-------- ITEMS

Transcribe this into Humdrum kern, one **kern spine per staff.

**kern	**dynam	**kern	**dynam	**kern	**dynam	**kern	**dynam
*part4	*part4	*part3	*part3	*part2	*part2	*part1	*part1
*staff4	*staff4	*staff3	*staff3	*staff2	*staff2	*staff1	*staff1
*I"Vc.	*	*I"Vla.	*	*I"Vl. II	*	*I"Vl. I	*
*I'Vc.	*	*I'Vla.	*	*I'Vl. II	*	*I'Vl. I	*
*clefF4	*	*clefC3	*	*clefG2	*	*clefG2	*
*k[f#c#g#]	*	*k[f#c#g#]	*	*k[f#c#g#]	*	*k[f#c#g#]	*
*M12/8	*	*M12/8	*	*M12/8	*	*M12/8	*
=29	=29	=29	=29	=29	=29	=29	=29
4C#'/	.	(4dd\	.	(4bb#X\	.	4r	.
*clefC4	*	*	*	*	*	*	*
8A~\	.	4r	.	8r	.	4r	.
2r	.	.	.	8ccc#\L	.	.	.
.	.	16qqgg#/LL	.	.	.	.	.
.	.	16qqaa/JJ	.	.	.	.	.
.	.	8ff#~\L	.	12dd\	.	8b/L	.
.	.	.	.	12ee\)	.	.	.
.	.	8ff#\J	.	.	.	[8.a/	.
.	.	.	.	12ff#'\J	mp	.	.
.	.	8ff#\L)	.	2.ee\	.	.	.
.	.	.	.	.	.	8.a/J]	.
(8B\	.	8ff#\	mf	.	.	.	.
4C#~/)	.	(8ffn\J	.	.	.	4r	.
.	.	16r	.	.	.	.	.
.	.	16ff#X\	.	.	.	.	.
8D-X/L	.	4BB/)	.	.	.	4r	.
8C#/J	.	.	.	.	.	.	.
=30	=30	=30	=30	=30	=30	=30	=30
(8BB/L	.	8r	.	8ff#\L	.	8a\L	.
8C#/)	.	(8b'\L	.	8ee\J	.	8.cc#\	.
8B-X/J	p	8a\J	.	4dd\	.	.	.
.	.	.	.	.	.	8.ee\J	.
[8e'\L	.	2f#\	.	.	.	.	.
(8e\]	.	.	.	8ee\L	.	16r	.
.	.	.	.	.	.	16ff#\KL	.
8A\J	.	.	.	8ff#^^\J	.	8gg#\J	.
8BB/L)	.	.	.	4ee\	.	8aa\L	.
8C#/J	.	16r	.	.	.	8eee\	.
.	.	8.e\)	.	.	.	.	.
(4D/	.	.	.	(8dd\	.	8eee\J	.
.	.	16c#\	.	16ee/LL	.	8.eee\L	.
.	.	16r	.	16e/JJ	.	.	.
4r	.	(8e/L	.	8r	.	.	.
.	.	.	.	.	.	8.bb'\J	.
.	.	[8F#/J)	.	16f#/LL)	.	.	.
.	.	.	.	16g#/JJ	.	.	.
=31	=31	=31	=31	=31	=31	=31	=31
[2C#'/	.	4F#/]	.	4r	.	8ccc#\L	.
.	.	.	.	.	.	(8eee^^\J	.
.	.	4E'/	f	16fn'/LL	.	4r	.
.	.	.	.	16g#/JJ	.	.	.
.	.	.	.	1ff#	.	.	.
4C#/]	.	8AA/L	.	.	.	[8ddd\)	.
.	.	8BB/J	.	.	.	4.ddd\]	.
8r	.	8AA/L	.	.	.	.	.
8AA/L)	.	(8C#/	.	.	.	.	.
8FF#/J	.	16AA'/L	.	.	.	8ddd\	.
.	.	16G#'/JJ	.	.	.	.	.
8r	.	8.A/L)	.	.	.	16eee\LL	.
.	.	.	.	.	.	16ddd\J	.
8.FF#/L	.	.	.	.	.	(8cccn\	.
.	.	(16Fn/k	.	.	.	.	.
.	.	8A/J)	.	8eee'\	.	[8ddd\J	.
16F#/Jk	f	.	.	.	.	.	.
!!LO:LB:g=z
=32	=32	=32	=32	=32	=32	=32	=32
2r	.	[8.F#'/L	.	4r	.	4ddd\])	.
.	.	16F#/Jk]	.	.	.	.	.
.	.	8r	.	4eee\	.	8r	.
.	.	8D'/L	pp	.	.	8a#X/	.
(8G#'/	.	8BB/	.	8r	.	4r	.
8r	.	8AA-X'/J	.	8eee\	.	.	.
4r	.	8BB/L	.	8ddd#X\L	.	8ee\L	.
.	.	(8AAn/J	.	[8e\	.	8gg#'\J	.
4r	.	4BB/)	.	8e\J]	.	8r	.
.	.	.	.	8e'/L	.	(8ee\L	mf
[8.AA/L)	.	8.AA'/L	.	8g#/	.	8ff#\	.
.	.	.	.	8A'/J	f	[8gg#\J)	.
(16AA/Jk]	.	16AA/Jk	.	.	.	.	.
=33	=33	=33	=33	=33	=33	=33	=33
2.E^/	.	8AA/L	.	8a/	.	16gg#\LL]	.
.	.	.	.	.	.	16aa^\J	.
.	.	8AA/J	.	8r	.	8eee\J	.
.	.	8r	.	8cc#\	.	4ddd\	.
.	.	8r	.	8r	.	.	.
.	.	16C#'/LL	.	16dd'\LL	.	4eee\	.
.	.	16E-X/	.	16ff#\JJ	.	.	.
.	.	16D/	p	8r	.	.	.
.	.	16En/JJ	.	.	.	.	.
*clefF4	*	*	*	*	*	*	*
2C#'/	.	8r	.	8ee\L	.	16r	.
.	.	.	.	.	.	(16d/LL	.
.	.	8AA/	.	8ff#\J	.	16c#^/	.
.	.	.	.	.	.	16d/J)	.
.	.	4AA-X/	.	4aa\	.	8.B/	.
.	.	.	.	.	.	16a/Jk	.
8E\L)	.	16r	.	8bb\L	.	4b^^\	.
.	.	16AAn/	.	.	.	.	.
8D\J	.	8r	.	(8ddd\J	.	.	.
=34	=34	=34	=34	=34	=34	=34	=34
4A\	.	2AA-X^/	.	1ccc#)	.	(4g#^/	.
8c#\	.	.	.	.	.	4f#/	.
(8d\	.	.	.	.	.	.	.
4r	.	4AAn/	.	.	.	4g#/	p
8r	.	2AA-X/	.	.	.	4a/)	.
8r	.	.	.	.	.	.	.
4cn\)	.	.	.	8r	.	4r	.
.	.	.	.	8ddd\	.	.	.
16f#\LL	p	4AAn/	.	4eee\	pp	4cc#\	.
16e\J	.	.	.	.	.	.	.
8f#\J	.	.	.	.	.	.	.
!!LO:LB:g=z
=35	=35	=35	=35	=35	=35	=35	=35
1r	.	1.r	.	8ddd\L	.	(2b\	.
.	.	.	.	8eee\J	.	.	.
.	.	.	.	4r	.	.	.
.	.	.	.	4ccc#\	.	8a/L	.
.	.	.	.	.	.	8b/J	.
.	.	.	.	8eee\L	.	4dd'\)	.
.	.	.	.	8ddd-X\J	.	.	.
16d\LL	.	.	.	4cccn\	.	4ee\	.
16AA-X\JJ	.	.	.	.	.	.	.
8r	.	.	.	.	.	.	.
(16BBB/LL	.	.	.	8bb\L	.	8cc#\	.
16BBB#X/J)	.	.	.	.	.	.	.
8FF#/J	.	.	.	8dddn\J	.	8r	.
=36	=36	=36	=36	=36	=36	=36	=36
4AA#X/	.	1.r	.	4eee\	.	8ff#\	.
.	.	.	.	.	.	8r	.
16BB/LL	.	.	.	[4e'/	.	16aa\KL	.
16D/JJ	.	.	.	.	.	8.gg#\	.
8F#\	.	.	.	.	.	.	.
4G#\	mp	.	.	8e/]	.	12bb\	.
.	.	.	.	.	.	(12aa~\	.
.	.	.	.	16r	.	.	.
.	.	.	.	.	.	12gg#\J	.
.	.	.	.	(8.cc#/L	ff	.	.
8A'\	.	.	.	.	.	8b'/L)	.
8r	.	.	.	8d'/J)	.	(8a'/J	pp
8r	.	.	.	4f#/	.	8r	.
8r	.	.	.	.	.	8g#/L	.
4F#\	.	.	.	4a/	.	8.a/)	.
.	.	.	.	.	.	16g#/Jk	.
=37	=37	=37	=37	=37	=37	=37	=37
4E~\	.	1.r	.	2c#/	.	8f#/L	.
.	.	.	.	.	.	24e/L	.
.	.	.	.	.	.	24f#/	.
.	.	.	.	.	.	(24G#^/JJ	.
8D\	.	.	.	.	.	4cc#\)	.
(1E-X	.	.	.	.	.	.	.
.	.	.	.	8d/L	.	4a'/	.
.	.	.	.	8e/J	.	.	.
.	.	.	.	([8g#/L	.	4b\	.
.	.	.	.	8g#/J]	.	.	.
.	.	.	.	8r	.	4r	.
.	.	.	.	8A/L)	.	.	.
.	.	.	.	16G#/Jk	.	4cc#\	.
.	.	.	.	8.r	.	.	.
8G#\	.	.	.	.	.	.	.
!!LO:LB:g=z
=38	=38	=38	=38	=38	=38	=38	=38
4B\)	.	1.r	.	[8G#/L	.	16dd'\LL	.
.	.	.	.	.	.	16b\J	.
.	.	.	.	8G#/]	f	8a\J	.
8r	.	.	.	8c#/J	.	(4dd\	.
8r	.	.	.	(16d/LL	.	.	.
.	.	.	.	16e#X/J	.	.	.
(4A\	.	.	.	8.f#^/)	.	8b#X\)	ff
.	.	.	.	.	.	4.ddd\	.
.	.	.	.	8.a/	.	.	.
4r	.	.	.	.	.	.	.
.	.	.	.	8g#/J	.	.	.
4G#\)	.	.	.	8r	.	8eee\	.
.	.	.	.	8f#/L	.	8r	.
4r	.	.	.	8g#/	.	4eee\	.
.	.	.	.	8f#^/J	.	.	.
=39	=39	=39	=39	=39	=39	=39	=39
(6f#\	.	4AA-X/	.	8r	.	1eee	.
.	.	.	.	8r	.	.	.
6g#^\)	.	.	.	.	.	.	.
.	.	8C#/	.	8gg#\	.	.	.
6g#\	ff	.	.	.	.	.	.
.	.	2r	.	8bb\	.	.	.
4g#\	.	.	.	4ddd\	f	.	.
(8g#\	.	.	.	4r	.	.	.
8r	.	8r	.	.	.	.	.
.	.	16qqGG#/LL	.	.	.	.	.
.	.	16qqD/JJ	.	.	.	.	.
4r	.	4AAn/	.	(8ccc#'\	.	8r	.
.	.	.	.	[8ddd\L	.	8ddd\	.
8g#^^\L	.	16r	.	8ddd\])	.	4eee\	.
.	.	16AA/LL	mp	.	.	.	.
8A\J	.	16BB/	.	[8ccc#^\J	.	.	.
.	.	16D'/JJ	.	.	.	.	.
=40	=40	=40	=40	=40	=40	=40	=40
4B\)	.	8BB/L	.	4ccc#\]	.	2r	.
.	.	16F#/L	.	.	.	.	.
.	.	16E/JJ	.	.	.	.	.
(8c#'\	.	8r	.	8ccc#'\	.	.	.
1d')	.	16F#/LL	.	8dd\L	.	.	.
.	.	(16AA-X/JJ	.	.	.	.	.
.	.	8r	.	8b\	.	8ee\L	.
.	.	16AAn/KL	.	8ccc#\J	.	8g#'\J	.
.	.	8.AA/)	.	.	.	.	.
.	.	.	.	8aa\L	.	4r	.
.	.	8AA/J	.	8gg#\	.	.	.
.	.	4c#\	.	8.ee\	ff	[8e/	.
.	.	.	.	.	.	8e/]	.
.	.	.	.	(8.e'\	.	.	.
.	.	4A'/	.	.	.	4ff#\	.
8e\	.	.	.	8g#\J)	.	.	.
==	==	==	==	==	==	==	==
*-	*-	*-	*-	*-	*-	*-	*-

----------------

OBJECTIVE —
Report every line of the material above that contains the string "kern", treating uppercase and lowercase as different.

EXERCISE RESULT —
Transcribe this into Humdrum kern, one **kern spine per staff.
**kern	**dynam	**kern	**dynam	**kern	**dynam	**kern	**dynam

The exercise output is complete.